**WORK REQUIRED:**
Only the lines of the data below from the one with "SOIL pin AO: D35 -> D4" through the one with "LCD3 pin SCL: D2 -> D9" are wanted. Repeat them exactly.

**SOURCE MATERIAL:**
:::::

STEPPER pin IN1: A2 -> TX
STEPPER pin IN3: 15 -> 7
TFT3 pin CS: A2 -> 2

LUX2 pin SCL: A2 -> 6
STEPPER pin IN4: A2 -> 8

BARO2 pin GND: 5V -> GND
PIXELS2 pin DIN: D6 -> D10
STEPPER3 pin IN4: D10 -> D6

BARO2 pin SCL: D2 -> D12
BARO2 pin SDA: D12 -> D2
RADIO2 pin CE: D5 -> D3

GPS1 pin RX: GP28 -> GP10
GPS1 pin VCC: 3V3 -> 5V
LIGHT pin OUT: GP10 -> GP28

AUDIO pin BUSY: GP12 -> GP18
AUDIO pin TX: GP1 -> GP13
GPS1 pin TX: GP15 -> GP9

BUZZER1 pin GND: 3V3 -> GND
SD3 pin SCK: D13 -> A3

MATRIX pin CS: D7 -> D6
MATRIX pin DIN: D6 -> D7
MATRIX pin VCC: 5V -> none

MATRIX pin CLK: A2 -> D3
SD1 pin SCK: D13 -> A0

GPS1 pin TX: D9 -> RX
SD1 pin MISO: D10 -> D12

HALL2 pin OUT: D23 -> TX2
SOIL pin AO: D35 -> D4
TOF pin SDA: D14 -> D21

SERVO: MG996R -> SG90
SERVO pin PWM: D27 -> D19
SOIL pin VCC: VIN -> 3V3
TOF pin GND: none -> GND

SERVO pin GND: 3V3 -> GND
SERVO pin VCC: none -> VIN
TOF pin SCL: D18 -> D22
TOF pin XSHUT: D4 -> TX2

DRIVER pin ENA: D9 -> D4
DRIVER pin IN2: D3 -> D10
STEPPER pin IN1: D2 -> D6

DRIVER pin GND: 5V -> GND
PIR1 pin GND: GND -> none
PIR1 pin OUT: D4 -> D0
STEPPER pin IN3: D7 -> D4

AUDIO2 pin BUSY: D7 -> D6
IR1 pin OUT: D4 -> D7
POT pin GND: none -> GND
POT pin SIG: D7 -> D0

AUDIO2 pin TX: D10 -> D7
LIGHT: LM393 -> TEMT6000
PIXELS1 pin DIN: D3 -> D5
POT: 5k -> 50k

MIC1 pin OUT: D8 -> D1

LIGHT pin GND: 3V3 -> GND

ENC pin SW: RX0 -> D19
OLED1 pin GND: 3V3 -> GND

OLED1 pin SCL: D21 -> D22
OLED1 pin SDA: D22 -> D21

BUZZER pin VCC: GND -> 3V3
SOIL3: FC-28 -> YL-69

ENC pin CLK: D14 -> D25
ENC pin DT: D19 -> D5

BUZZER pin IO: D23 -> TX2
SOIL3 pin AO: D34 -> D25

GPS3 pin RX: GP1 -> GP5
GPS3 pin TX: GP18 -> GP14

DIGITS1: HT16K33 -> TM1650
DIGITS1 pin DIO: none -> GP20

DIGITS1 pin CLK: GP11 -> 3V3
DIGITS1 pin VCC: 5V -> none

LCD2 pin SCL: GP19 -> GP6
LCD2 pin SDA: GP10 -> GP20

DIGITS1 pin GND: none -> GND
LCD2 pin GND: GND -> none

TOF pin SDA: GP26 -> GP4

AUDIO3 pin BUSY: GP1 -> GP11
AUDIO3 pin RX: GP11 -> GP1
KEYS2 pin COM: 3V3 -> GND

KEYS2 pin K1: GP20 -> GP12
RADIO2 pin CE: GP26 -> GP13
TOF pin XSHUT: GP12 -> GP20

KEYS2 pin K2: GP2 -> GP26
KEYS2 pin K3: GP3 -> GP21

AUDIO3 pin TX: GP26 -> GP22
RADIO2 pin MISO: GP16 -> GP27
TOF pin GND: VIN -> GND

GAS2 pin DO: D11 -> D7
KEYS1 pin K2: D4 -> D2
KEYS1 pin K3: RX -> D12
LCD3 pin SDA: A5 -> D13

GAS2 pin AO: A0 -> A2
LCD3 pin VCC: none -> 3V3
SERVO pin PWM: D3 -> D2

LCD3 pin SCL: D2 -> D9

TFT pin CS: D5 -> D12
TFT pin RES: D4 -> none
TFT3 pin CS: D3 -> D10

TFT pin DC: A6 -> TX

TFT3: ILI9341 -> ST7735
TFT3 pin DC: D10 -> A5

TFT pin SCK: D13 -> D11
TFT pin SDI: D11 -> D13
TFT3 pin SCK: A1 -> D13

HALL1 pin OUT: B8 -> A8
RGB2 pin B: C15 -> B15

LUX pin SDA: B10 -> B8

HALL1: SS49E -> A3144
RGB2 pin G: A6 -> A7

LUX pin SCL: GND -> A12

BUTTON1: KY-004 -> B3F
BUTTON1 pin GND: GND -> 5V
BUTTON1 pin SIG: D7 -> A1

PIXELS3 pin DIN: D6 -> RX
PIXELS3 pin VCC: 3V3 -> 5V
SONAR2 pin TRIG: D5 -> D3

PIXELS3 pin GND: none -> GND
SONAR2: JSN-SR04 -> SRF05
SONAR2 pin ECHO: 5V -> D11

:::::

**RESPONSE BOX:**
SOIL pin AO: D35 -> D4
TOF pin SDA: D14 -> D21

SERVO: MG996R -> SG90
SERVO pin PWM: D27 -> D19
SOIL pin VCC: VIN -> 3V3
TOF pin GND: none -> GND

SERVO pin GND: 3V3 -> GND
SERVO pin VCC: none -> VIN
TOF pin SCL: D18 -> D22
TOF pin XSHUT: D4 -> TX2

DRIVER pin ENA: D9 -> D4
DRIVER pin IN2: D3 -> D10
STEPPER pin IN1: D2 -> D6

DRIVER pin GND: 5V -> GND
PIR1 pin GND: GND -> none
PIR1 pin OUT: D4 -> D0
STEPPER pin IN3: D7 -> D4

AUDIO2 pin BUSY: D7 -> D6
IR1 pin OUT: D4 -> D7
POT pin GND: none -> GND
POT pin SIG: D7 -> D0

AUDIO2 pin TX: D10 -> D7
LIGHT: LM393 -> TEMT6000
PIXELS1 pin DIN: D3 -> D5
POT: 5k -> 50k

MIC1 pin OUT: D8 -> D1

LIGHT pin GND: 3V3 -> GND

ENC pin SW: RX0 -> D19
OLED1 pin GND: 3V3 -> GND

OLED1 pin SCL: D21 -> D22
OLED1 pin SDA: D22 -> D21

BUZZER pin VCC: GND -> 3V3
SOIL3: FC-28 -> YL-69

ENC pin CLK: D14 -> D25
ENC pin DT: D19 -> D5

BUZZER pin IO: D23 -> TX2
SOIL3 pin AO: D34 -> D25

GPS3 pin RX: GP1 -> GP5
GPS3 pin TX: GP18 -> GP14

DIGITS1: HT16K33 -> TM1650
DIGITS1 pin DIO: none -> GP20

DIGITS1 pin CLK: GP11 -> 3V3
DIGITS1 pin VCC: 5V -> none

LCD2 pin SCL: GP19 -> GP6
LCD2 pin SDA: GP10 -> GP20

DIGITS1 pin GND: none -> GND
LCD2 pin GND: GND -> none

TOF pin SDA: GP26 -> GP4

AUDIO3 pin BUSY: GP1 -> GP11
AUDIO3 pin RX: GP11 -> GP1
KEYS2 pin COM: 3V3 -> GND

KEYS2 pin K1: GP20 -> GP12
RADIO2 pin CE: GP26 -> GP13
TOF pin XSHUT: GP12 -> GP20

KEYS2 pin K2: GP2 -> GP26
KEYS2 pin K3: GP3 -> GP21

AUDIO3 pin TX: GP26 -> GP22
RADIO2 pin MISO: GP16 -> GP27
TOF pin GND: VIN -> GND

GAS2 pin DO: D11 -> D7
KEYS1 pin K2: D4 -> D2
KEYS1 pin K3: RX -> D12
LCD3 pin SDA: A5 -> D13

GAS2 pin AO: A0 -> A2
LCD3 pin VCC: none -> 3V3
SERVO pin PWM: D3 -> D2

LCD3 pin SCL: D2 -> D9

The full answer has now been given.